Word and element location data
##########
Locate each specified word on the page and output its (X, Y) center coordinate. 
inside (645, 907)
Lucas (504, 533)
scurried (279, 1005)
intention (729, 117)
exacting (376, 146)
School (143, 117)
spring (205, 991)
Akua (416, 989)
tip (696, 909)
##########
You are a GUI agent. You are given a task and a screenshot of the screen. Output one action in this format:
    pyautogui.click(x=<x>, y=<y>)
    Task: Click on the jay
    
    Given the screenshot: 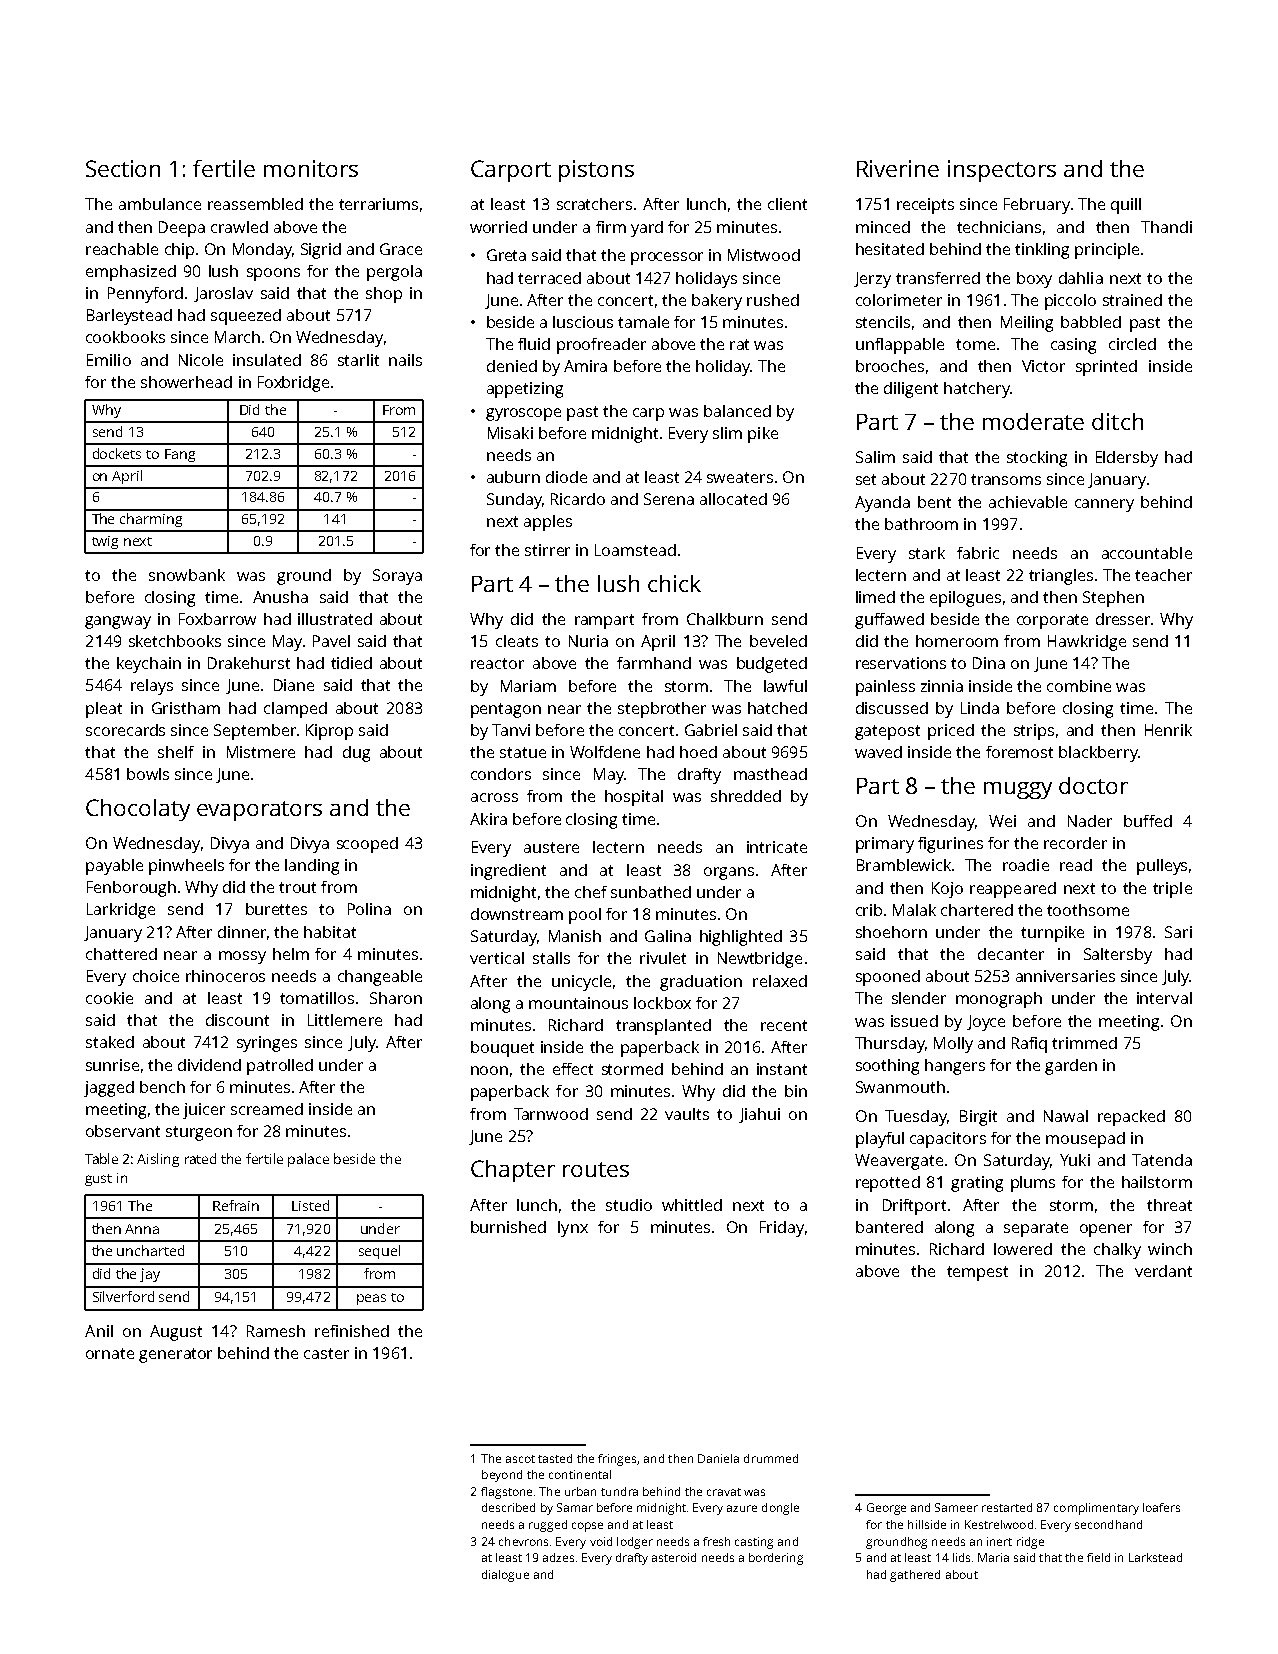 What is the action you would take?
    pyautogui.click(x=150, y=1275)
##########
Copy out the rows above word for word, everything from the line containing "scurried (279, 1005)" down to the line containing "tip (696, 909)", both of those lines included.

scurried (279, 1005)
intention (729, 117)
exacting (376, 146)
School (143, 117)
spring (205, 991)
Akua (416, 989)
tip (696, 909)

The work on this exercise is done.